--- INFORMATION SHOWN ---

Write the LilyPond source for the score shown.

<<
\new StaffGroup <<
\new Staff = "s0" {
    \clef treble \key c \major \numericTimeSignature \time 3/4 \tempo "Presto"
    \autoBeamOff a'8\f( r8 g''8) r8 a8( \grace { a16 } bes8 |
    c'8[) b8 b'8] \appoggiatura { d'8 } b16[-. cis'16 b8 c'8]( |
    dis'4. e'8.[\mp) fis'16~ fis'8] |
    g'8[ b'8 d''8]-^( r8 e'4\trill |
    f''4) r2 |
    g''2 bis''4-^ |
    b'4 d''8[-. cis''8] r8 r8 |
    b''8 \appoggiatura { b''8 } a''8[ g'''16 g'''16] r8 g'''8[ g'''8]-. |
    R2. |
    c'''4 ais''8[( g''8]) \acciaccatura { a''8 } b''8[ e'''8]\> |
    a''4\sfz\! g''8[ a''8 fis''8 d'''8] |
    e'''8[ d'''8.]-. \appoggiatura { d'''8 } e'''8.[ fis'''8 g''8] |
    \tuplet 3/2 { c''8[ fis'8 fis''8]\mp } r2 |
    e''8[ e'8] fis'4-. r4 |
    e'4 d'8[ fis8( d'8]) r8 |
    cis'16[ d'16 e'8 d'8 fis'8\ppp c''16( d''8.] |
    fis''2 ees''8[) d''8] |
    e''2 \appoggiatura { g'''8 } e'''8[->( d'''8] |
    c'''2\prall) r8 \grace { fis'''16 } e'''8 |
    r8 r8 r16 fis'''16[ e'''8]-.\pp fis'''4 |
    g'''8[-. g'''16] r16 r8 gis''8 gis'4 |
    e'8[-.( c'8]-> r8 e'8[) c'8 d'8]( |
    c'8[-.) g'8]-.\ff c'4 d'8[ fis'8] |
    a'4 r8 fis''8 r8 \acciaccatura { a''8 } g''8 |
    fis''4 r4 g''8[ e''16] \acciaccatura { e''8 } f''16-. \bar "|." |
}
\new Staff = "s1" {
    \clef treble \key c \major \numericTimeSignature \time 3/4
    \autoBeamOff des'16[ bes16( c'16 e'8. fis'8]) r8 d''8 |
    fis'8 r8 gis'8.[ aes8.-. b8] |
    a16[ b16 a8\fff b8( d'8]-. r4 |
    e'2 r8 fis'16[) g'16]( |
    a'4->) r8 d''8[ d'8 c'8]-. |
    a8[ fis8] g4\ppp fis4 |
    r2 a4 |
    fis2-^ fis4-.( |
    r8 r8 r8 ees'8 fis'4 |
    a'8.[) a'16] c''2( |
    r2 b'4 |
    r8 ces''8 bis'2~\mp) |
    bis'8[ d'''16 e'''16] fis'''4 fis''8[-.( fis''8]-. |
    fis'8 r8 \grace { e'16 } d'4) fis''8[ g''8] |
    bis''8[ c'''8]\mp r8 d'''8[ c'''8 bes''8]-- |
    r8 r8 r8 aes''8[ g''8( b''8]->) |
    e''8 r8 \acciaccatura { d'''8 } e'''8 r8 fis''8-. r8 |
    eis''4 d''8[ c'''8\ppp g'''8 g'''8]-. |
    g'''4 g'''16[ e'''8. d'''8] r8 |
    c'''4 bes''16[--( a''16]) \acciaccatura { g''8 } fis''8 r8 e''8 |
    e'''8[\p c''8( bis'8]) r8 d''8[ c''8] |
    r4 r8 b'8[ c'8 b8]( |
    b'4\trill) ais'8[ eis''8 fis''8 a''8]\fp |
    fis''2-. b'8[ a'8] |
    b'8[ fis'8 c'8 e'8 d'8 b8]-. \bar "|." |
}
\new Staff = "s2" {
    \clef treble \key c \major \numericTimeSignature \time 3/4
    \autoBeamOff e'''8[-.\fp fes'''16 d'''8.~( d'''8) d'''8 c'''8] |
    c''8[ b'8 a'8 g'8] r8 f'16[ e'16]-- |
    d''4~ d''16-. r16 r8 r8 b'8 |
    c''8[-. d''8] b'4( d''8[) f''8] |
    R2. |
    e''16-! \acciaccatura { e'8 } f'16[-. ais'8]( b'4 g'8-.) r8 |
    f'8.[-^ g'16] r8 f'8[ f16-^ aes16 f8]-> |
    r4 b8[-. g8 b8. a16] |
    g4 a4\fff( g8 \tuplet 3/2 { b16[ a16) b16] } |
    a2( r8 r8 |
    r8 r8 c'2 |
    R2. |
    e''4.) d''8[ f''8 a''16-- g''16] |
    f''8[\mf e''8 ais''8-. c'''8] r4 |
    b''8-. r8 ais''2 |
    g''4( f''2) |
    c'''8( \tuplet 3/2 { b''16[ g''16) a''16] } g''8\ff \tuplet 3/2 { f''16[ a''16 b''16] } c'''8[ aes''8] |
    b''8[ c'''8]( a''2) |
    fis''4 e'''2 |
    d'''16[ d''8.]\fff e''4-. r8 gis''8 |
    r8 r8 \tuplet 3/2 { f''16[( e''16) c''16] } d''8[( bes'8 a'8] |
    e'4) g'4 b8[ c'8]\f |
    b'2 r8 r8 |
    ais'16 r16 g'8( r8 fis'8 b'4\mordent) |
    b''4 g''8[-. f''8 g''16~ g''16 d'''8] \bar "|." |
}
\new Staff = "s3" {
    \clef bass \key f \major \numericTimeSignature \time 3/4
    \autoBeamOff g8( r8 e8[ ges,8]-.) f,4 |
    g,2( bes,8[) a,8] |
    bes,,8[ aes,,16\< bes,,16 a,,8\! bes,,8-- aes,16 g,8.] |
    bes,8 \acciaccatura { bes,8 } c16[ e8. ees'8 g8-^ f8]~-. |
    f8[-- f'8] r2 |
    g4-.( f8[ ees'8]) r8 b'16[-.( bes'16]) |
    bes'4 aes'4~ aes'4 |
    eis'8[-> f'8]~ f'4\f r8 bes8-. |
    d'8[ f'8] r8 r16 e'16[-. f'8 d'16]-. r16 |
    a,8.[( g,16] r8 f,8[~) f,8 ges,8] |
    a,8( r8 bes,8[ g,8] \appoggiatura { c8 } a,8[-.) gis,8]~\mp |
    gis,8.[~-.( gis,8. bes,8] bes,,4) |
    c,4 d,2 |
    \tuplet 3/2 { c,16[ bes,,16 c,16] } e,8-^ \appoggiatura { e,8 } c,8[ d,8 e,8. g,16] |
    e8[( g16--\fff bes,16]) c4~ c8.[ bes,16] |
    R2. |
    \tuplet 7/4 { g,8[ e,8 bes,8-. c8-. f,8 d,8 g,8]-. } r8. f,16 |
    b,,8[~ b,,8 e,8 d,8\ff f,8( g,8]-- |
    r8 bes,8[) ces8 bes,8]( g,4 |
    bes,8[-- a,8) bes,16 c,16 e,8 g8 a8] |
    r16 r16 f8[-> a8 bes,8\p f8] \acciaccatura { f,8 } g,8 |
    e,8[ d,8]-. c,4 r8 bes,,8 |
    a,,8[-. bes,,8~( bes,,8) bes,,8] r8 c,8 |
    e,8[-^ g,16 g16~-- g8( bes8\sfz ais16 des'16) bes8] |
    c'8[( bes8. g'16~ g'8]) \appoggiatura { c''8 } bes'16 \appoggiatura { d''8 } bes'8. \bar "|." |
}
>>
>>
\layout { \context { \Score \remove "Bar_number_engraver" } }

--- AIM ---
Pick out every line in the entries above that contains the string "autoBeamOff", and copy each one in full.

--- EXERCISE RESPONSE ---
    \autoBeamOff a'8\f( r8 g''8) r8 a8( \grace { a16 } bes8 |
    \autoBeamOff des'16[ bes16( c'16 e'8. fis'8]) r8 d''8 |
    \autoBeamOff e'''8[-.\fp fes'''16 d'''8.~( d'''8) d'''8 c'''8] |
    \autoBeamOff g8( r8 e8[ ges,8]-.) f,4 |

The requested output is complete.